▸ **RECORDED INFORMATION**:
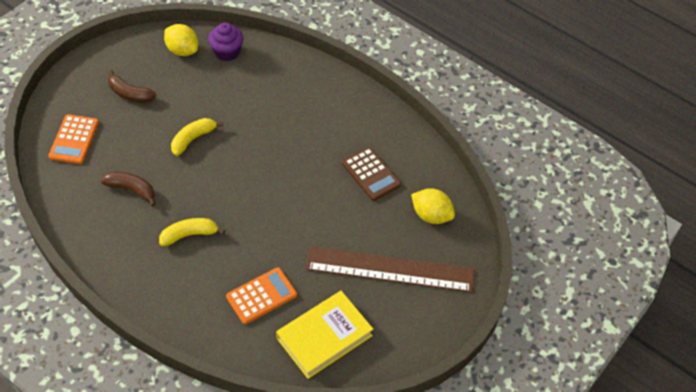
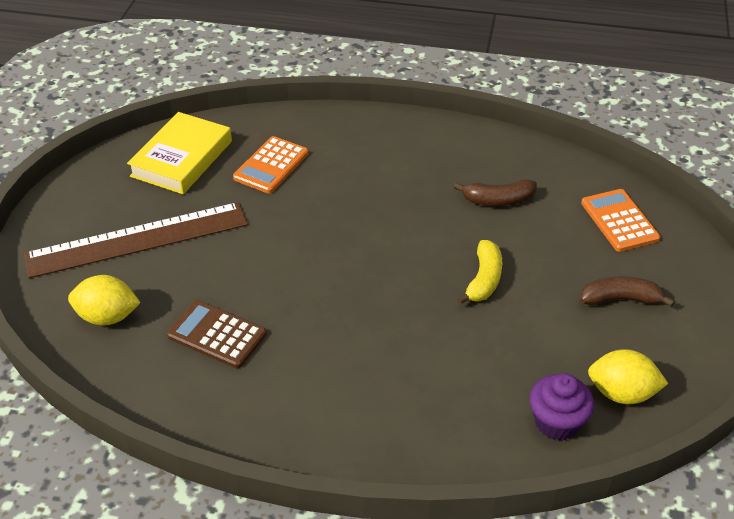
camera: 155 degrees right, 10 degrees down
(189, 235) = (393, 185): yellow banana -> none

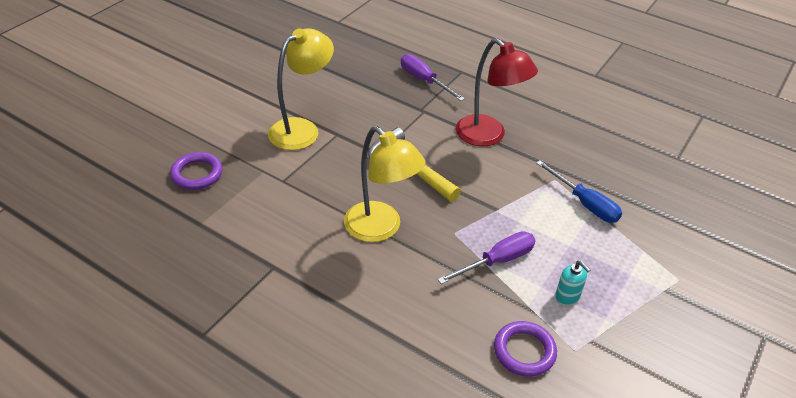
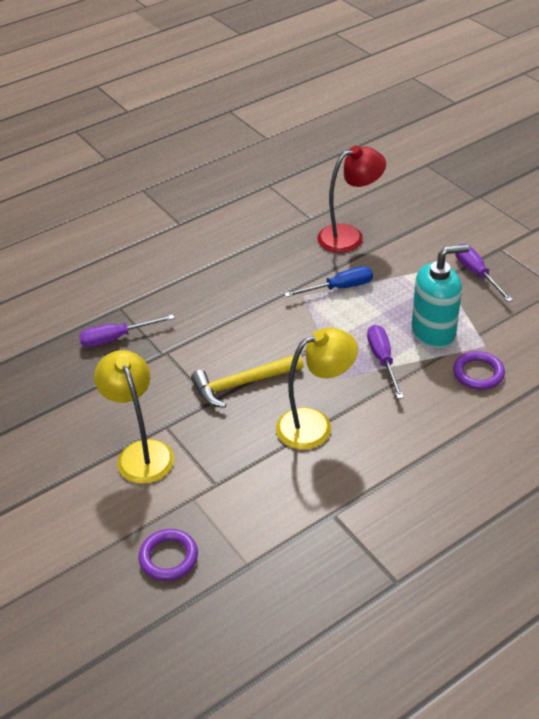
camera: 65 degrees left, 0 degrees up
(488, 136) = (226, 318): red lamp -> red lamp (349, 236)
(567, 296) = (433, 332): turquoise soap dispenser -> turquoise soap dispenser, size x2.28
(697, 319) = (476, 274): none -> purple screwdriver

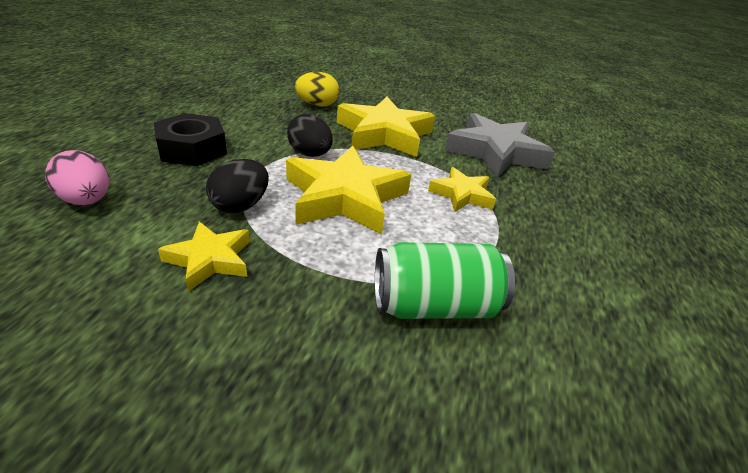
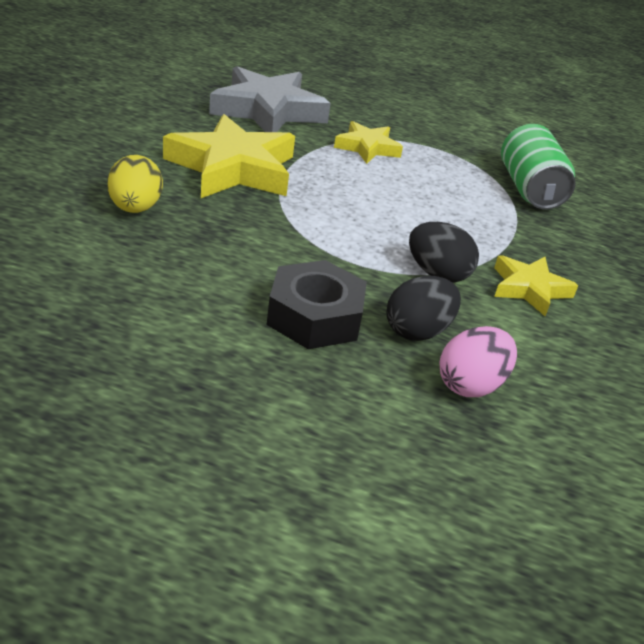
camera: 90 degrees left, 0 degrees up
(310, 154) = (305, 225): black egg -> black egg (417, 331)
(345, 197) = (395, 210): yellow star -> none

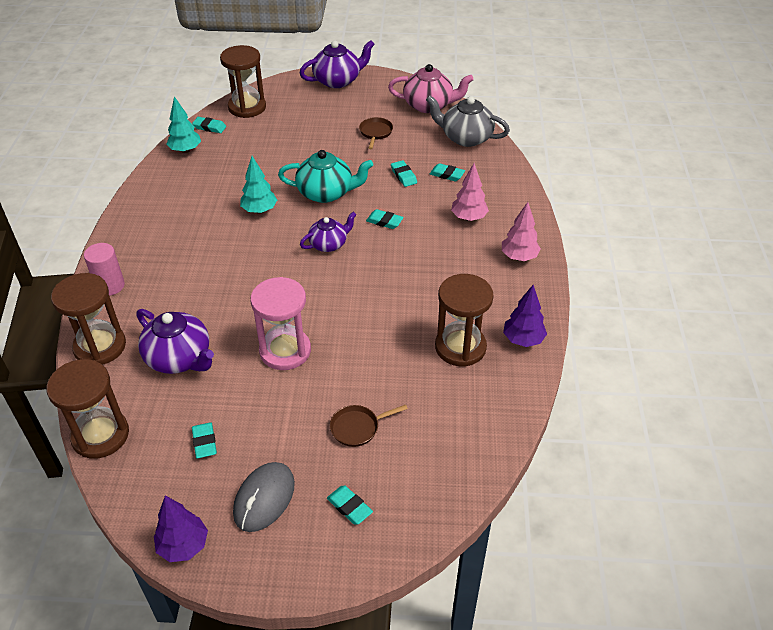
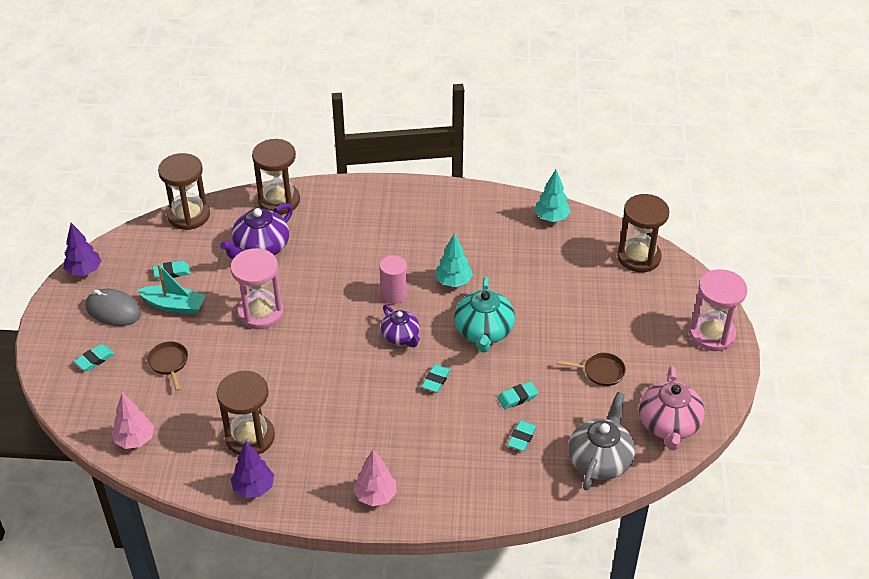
camera: 90 degrees right, 0 degrees up
(110, 286) = (350, 195): pink cylinder -> pink cylinder (394, 294)
(209, 127) = (595, 231): turquoise eraser -> none
(264, 433) = (174, 305): none -> turquoise boat
(338, 80) = (712, 334): purple teapot -> pink hourglass
(468, 218) = (442, 454): pink tree -> pink tree (135, 440)

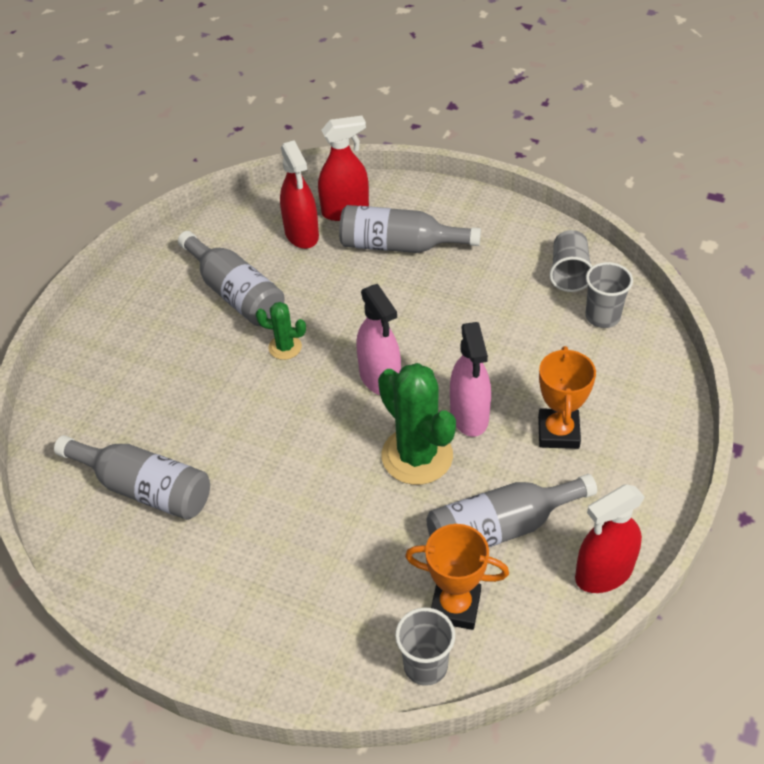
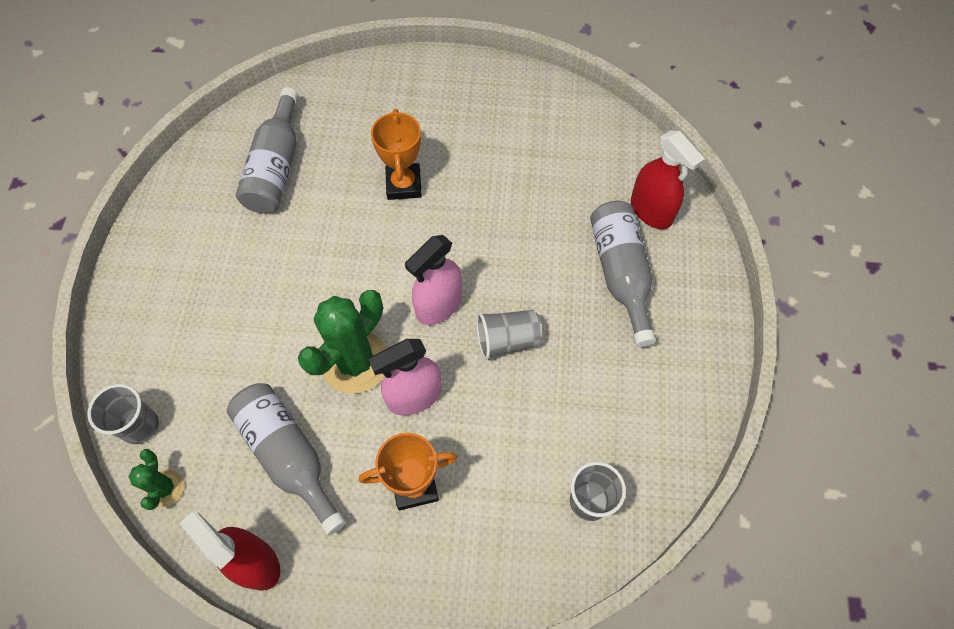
camera: 70 degrees right, 15 degrees up
(235, 293) = (506, 156): grey bottle -> none
(285, 347) = (453, 216): green cactus -> green cactus (165, 488)
(302, 234) = (602, 184): red spray bottle -> none
(455, 606) = (200, 436): orange trophy -> orange trophy (404, 184)
(569, 273) = (643, 452): grey cup -> grey cup (507, 340)

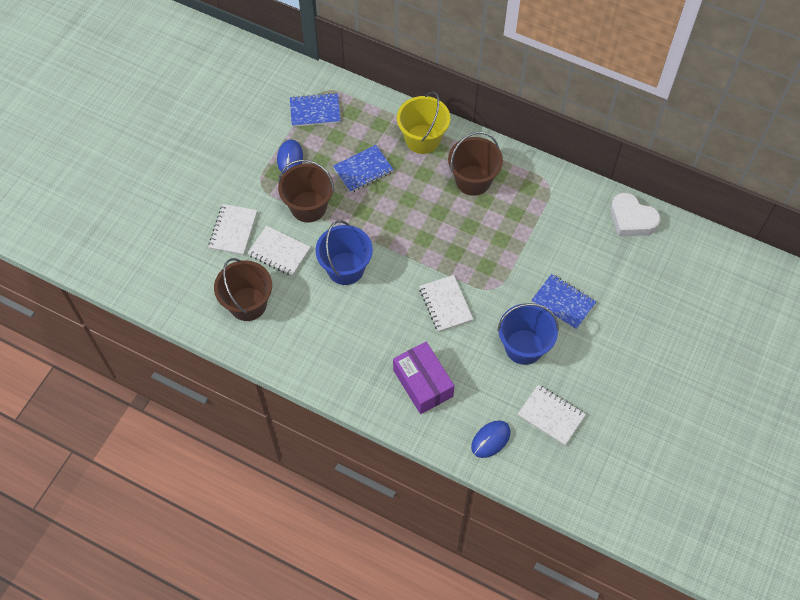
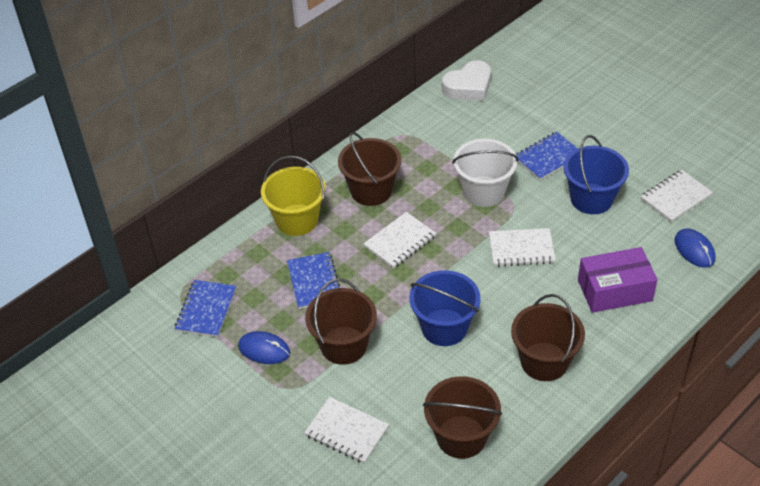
camera: 70 degrees left, 15 degrees down
(279, 252) = (397, 388): white notebook -> white notebook (400, 241)
(332, 345) = (544, 361): none -> brown bucket
(502, 262) = (483, 191): none -> white bucket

▸ **WHAT THE TASK REQUIRES**:
Return the full listing above exactly as written, and omit the pictures.

▸ **RESPONSE**:
camera: 155 degrees right, 10 degrees down
(189, 235) = (393, 185): yellow banana -> none

camera: 65 degrees left, 0 degrees up
(488, 136) = (226, 318): red lamp -> red lamp (349, 236)
(567, 296) = (433, 332): turquoise soap dispenser -> turquoise soap dispenser, size x2.28
(697, 319) = (476, 274): none -> purple screwdriver

camera: 90 degrees left, 0 degrees up
(310, 154) = (305, 225): black egg -> black egg (417, 331)
(345, 197) = (395, 210): yellow star -> none

camera: 90 degrees right, 0 degrees up
(110, 286) = (350, 195): pink cylinder -> pink cylinder (394, 294)
(209, 127) = (595, 231): turquoise eraser -> none
(264, 433) = (174, 305): none -> turquoise boat
(338, 80) = (712, 334): purple teapot -> pink hourglass
(468, 218) = (442, 454): pink tree -> pink tree (135, 440)

camera: 70 degrees right, 15 degrees up
(235, 293) = (506, 156): grey bottle -> none
(285, 347) = (453, 216): green cactus -> green cactus (165, 488)
(302, 234) = (602, 184): red spray bottle -> none
(455, 606) = (200, 436): orange trophy -> orange trophy (404, 184)
(569, 273) = (643, 452): grey cup -> grey cup (507, 340)

camera: 70 degrees left, 15 degrees down
(279, 252) = (397, 388): white notebook -> white notebook (400, 241)
(332, 345) = (544, 361): none -> brown bucket
(502, 262) = (483, 191): none -> white bucket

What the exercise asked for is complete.